Given records:
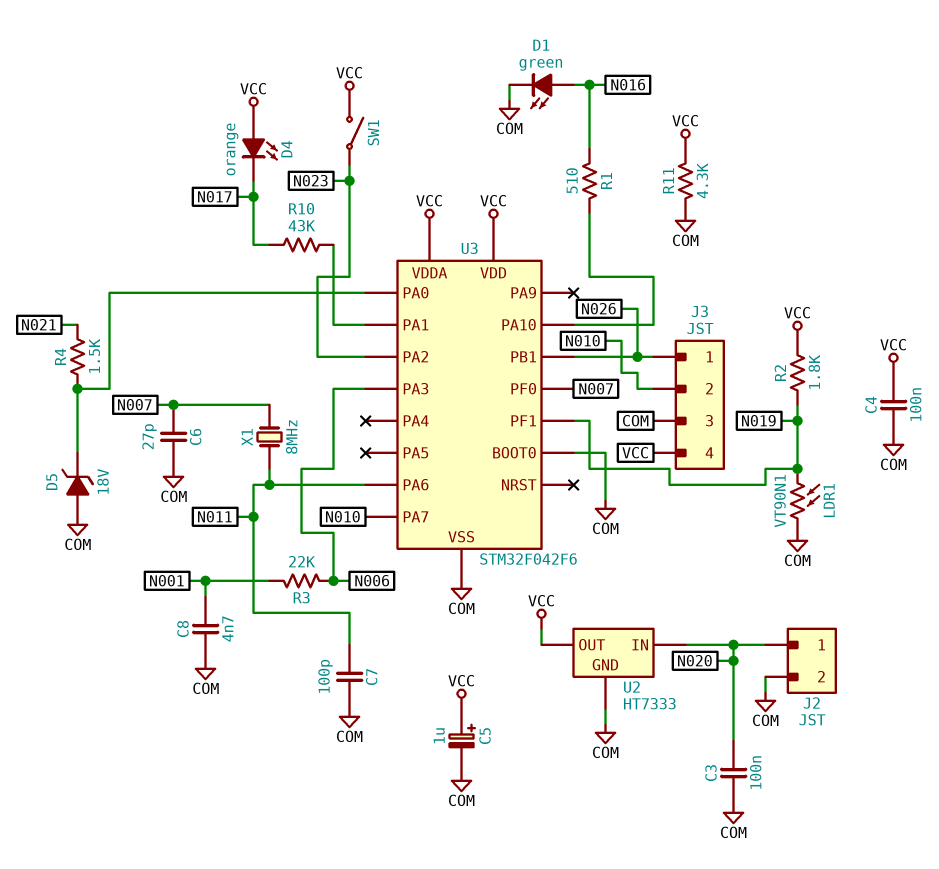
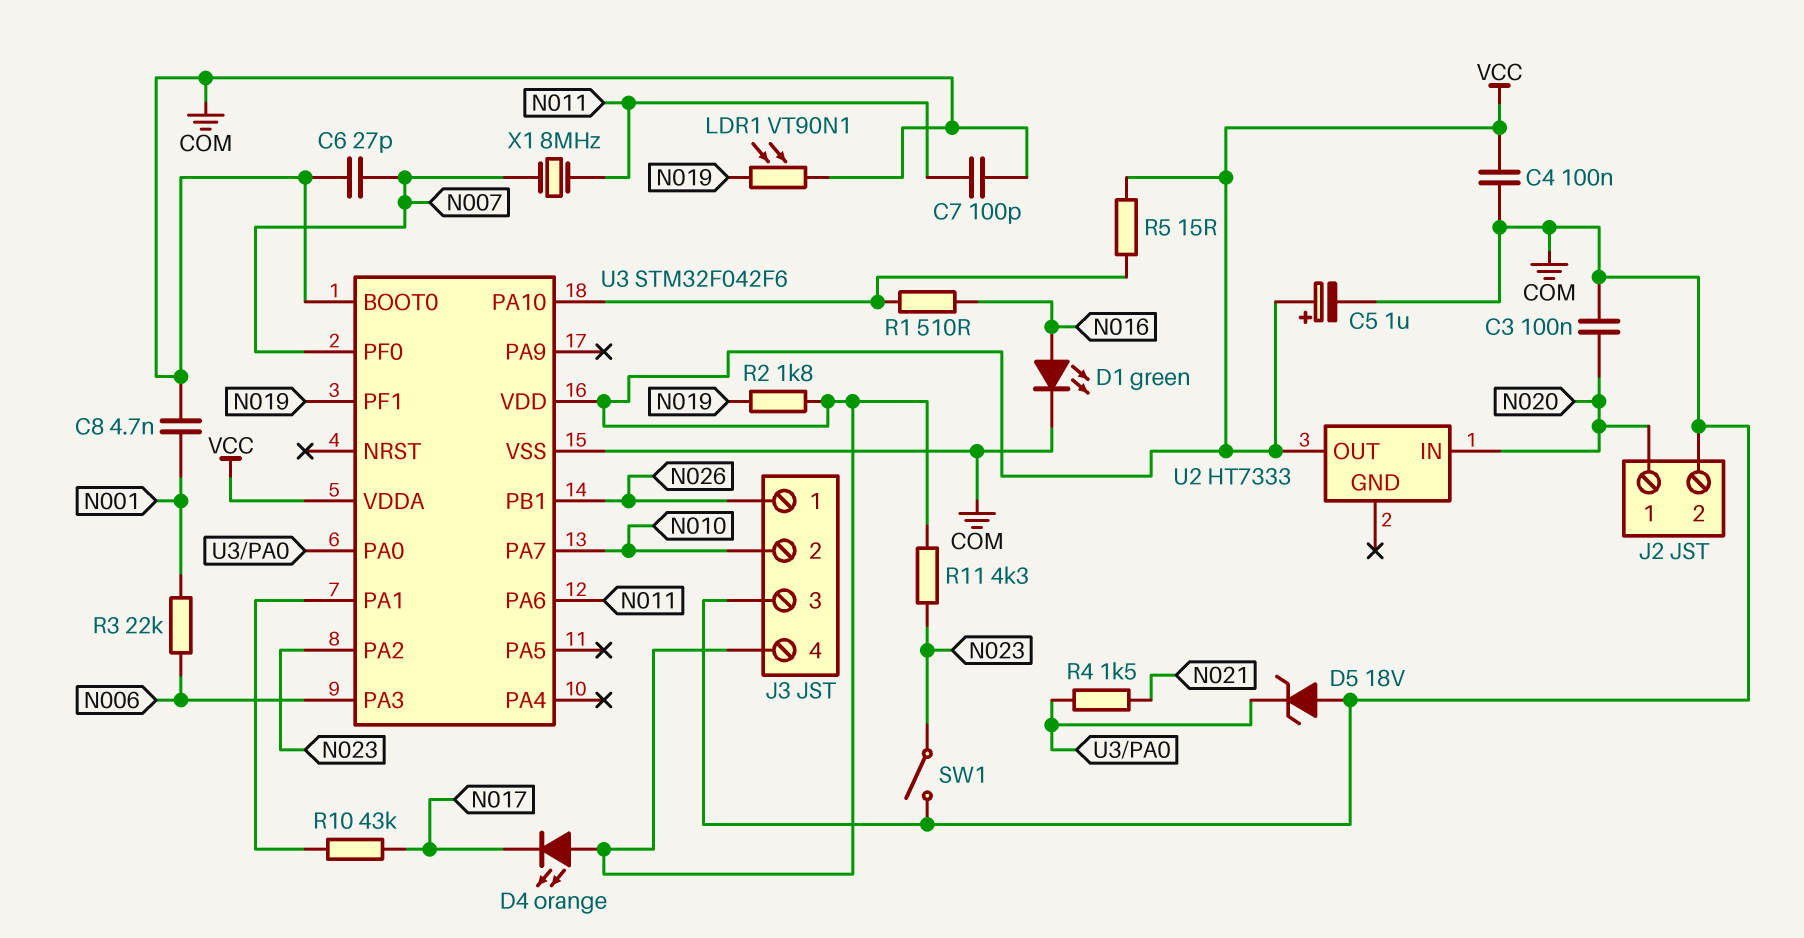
R5: none -> 15 (U3/PA10, VCC)
R11: 4.3k (COM, VCC) -> 4.3k (N023, VCC)
SW1: switch (N023, VCC) -> switch (COM, N023)
U2 pin GND: COM -> none

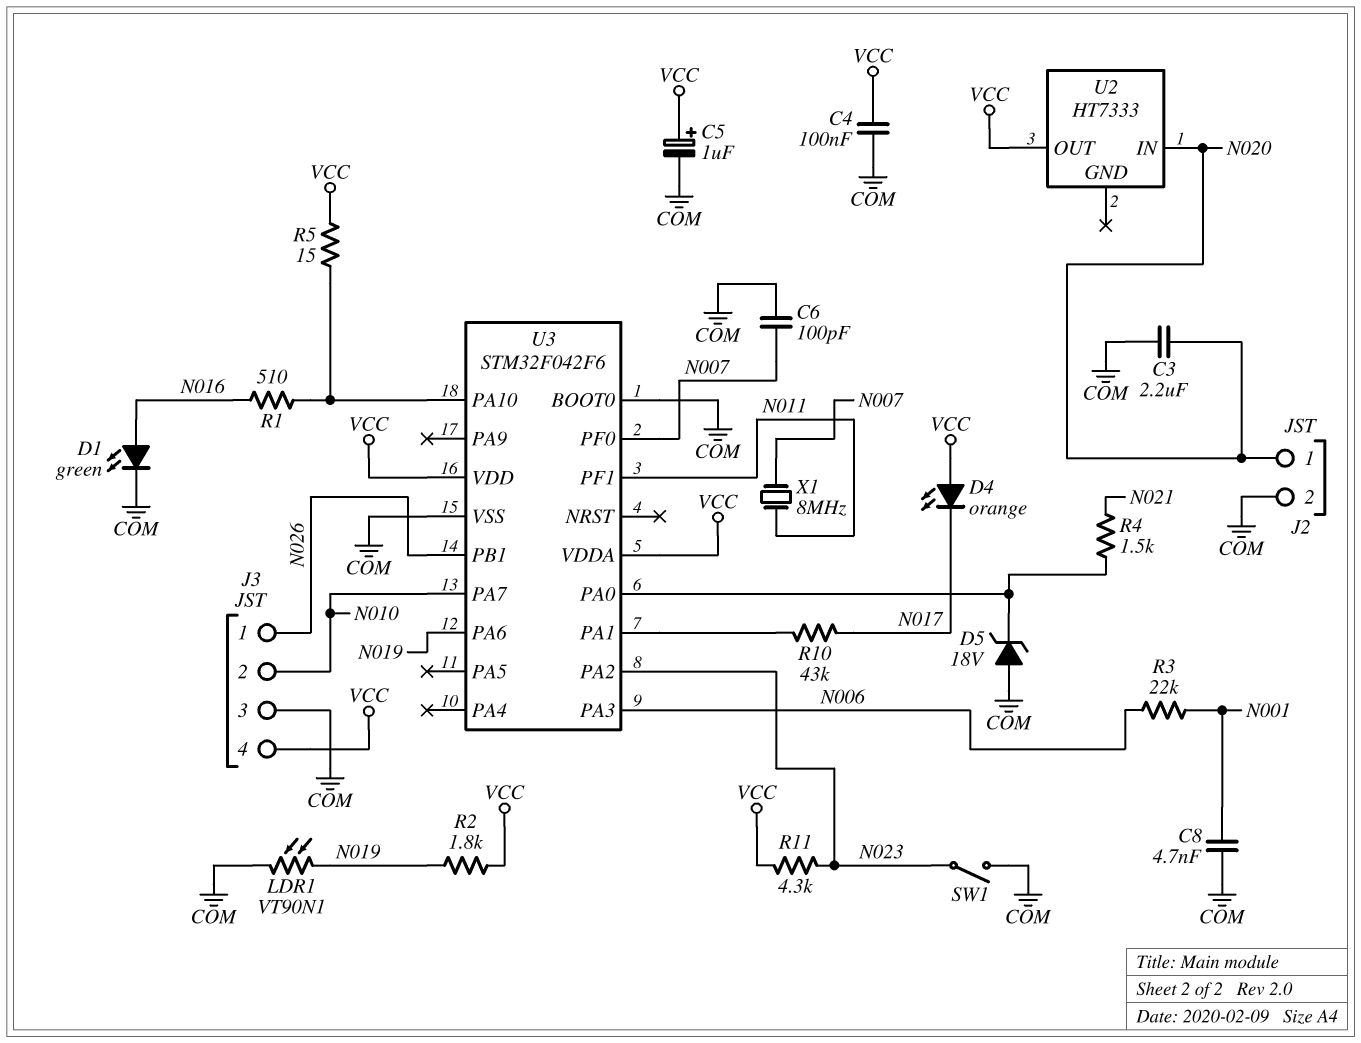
C3: 100nF (COM, N020) -> 2.2uF (COM, N020)
C6: 27pF (COM, N007) -> 100pF (COM, N007)
C7: 100pF (COM, N011) -> none
U3 pin PA6: N011 -> N019
U3 pin PF1: N019 -> N011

What you will do: Show each line from the material above where the string "none" can be found.

Solution:
R5: none -> 15 (U3/PA10, VCC)
U2 pin GND: COM -> none
C7: 100pF (COM, N011) -> none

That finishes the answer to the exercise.